:: Problem details ::
Every line below that contains the word "none" must be copied.

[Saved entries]
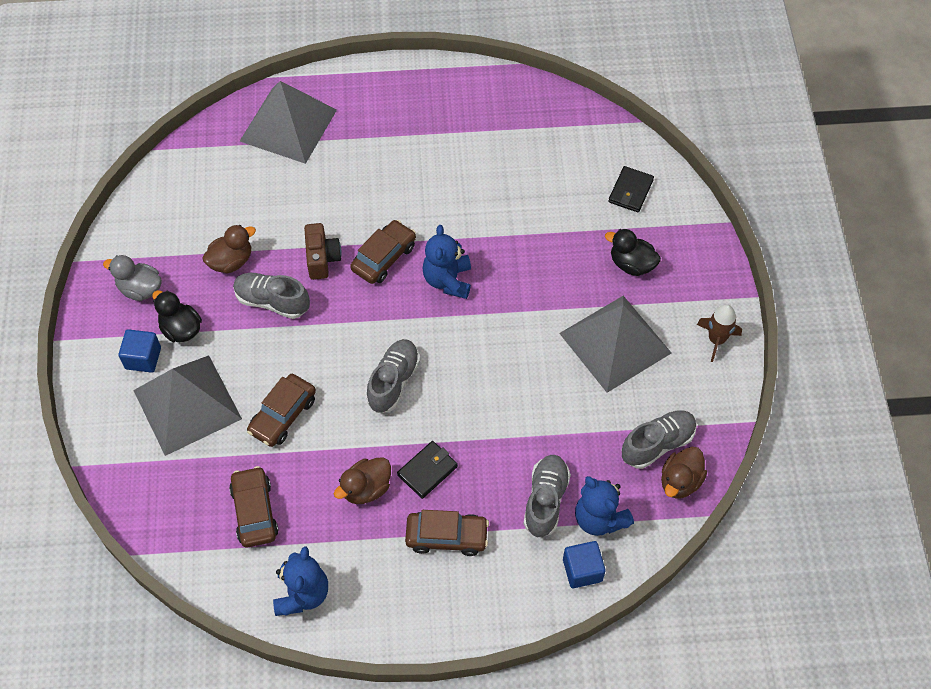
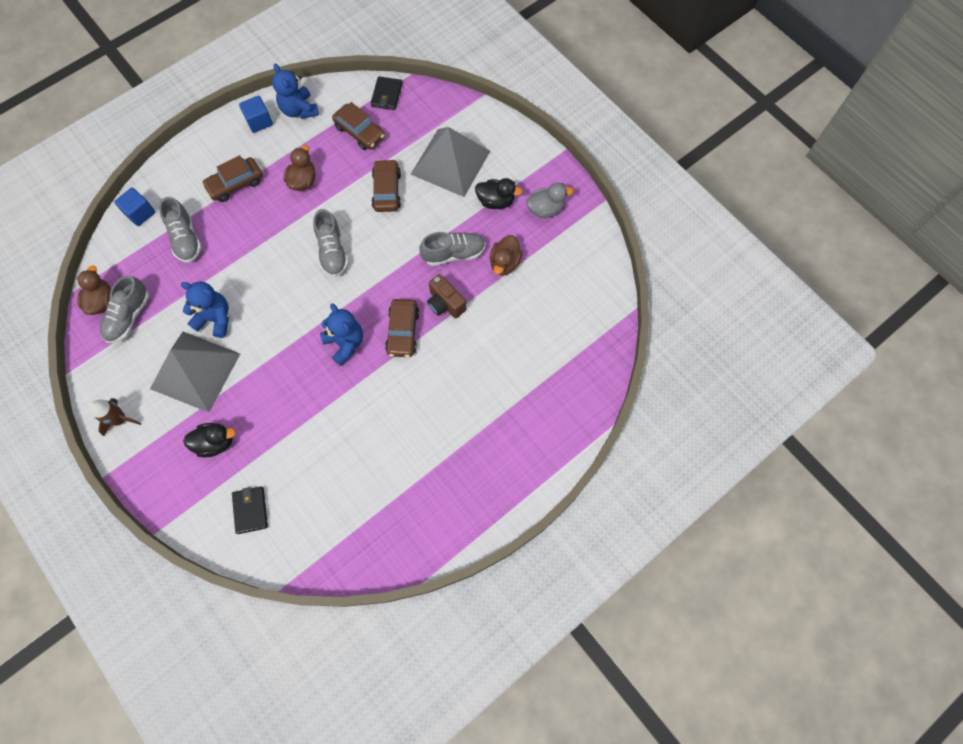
camera: 145 degrees right, 10 degrees up
(143, 358) = (502, 171): blue cube -> blue cube (259, 121)
(288, 125) = (559, 392): grey pyramid -> none
(427, 471) = (272, 212): black wallet -> black wallet (386, 95)
(599, 518) = (145, 248): blue teddy bear -> blue teddy bear (215, 318)

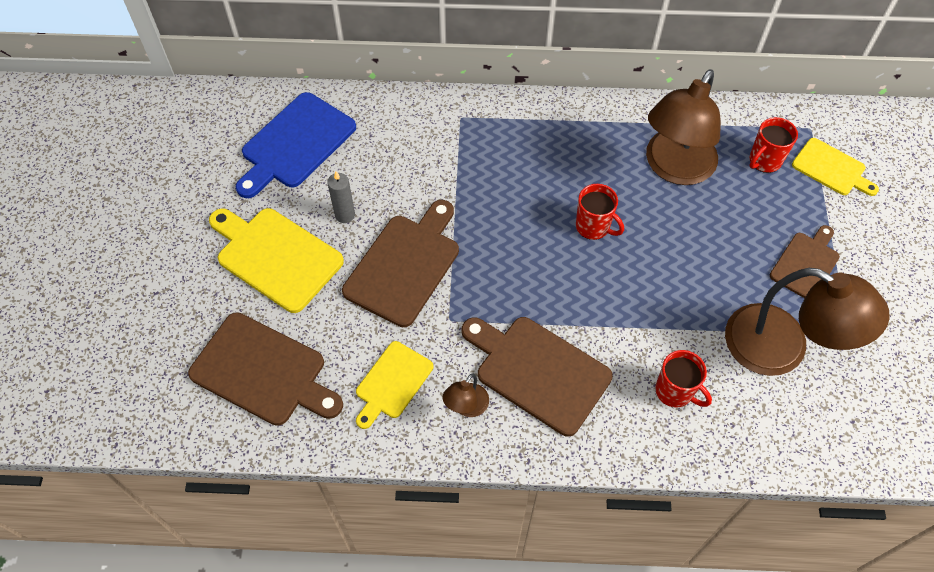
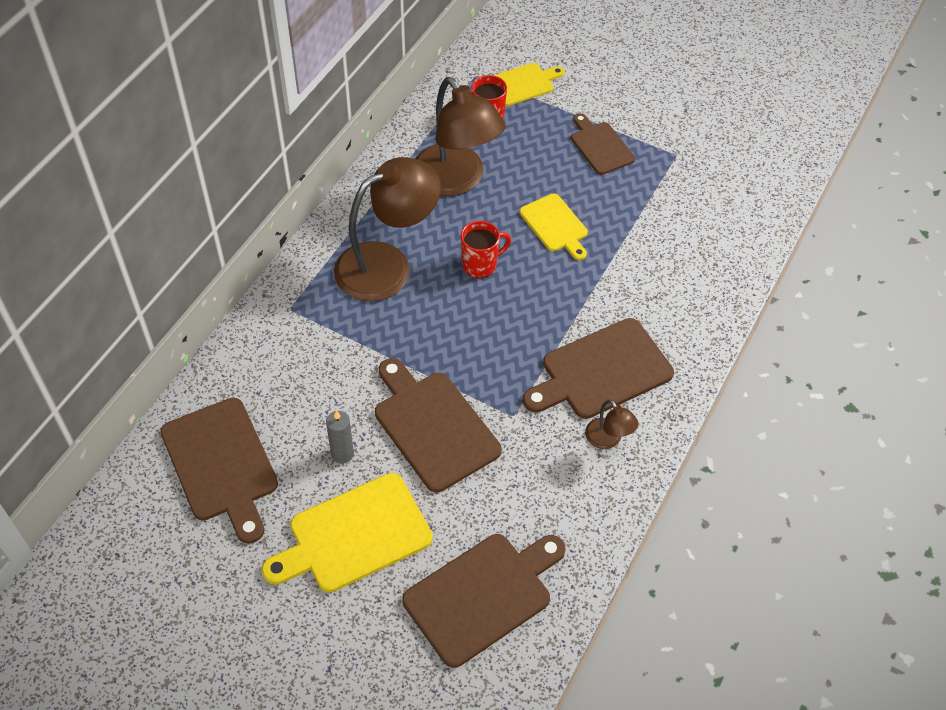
camera: 65 degrees left, 5 degrees down
(295, 144) = (221, 464): blue cutting board -> brown cutting board
(392, 383) = (553, 488): yellow cutting board -> yellow cutting board (555, 225)
(675, 391) = (669, 286): red mug -> none
(782, 349) = (667, 200): brown lamp -> brown lamp (387, 265)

:: Response area ::
(288, 125) = (559, 392): grey pyramid -> none
(675, 391) = (669, 286): red mug -> none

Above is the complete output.